▶ _REQUIRED ACTION_:
Transcribe all the records with complete accuracy.
** EXERCISE DATA follows **
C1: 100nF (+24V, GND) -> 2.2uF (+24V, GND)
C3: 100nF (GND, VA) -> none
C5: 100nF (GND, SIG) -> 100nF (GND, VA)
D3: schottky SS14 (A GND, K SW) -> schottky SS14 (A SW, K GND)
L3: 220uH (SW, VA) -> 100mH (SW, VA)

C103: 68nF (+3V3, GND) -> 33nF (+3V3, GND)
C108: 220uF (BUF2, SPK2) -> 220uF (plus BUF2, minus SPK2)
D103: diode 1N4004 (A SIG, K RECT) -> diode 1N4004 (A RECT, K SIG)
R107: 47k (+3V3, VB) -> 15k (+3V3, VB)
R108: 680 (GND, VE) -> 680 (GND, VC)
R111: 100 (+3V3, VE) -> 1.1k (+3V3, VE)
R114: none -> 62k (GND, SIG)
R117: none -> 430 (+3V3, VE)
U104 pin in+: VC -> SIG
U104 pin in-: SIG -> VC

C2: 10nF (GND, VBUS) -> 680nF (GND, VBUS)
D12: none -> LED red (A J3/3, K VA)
** End of EXERCISE DATA **
▶ _RESULT OF THE TASK_:
C1: 100nF (+24V, GND) -> 2.2uF (+24V, GND)
C3: 100nF (GND, VA) -> none
C5: 100nF (GND, SIG) -> 100nF (GND, VA)
D3: schottky SS14 (A GND, K SW) -> schottky SS14 (A SW, K GND)
L3: 220uH (SW, VA) -> 100mH (SW, VA)

C103: 68nF (+3V3, GND) -> 33nF (+3V3, GND)
C108: 220uF (BUF2, SPK2) -> 220uF (plus BUF2, minus SPK2)
D103: diode 1N4004 (A SIG, K RECT) -> diode 1N4004 (A RECT, K SIG)
R107: 47k (+3V3, VB) -> 15k (+3V3, VB)
R108: 680 (GND, VE) -> 680 (GND, VC)
R111: 100 (+3V3, VE) -> 1.1k (+3V3, VE)
R114: none -> 62k (GND, SIG)
R117: none -> 430 (+3V3, VE)
U104 pin in+: VC -> SIG
U104 pin in-: SIG -> VC

C2: 10nF (GND, VBUS) -> 680nF (GND, VBUS)
D12: none -> LED red (A J3/3, K VA)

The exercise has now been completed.